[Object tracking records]

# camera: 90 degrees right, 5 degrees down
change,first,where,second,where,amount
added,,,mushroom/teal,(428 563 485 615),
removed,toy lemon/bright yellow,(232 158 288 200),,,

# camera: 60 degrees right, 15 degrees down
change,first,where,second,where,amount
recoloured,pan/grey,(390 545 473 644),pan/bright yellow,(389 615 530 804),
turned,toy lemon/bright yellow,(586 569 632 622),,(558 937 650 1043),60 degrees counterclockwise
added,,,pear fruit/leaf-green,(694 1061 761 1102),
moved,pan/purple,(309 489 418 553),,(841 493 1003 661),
---
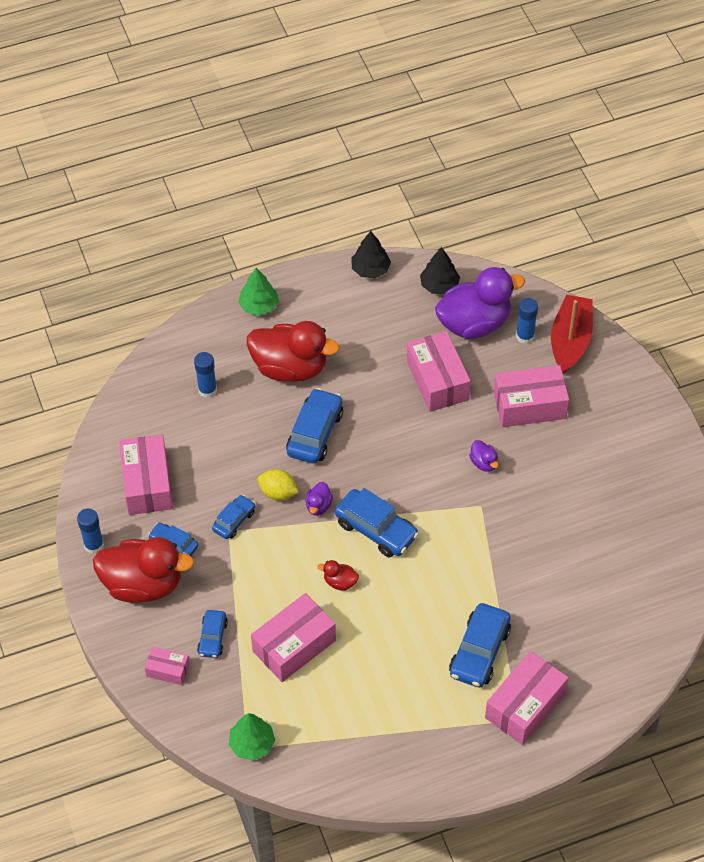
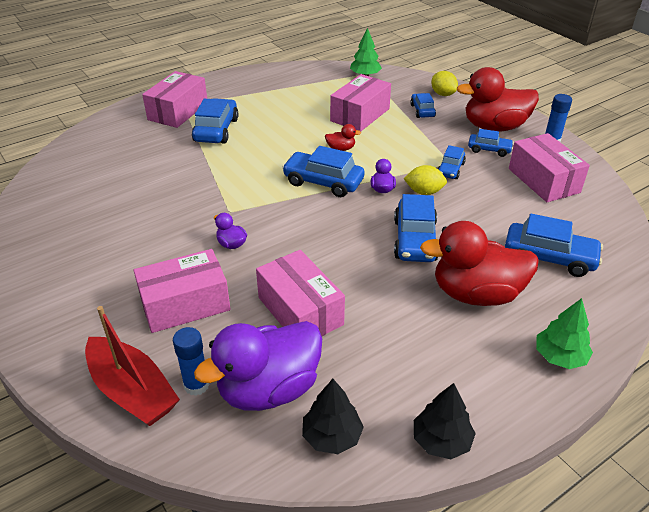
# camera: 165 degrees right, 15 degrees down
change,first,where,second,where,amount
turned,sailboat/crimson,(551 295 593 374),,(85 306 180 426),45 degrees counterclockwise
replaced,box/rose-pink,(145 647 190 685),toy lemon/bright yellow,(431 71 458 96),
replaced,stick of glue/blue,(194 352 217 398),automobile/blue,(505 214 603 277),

# Exercise description:
Your answer should be the lines above, from the line containing "# camera: 90 degrees right, 5 degrees down" up to and including the line containing "added,,,mushroom/teal,(428 563 485", reproduced exactly and with nothing else.

# Response for this exercise:
# camera: 90 degrees right, 5 degrees down
change,first,where,second,where,amount
added,,,mushroom/teal,(428 563 485 615),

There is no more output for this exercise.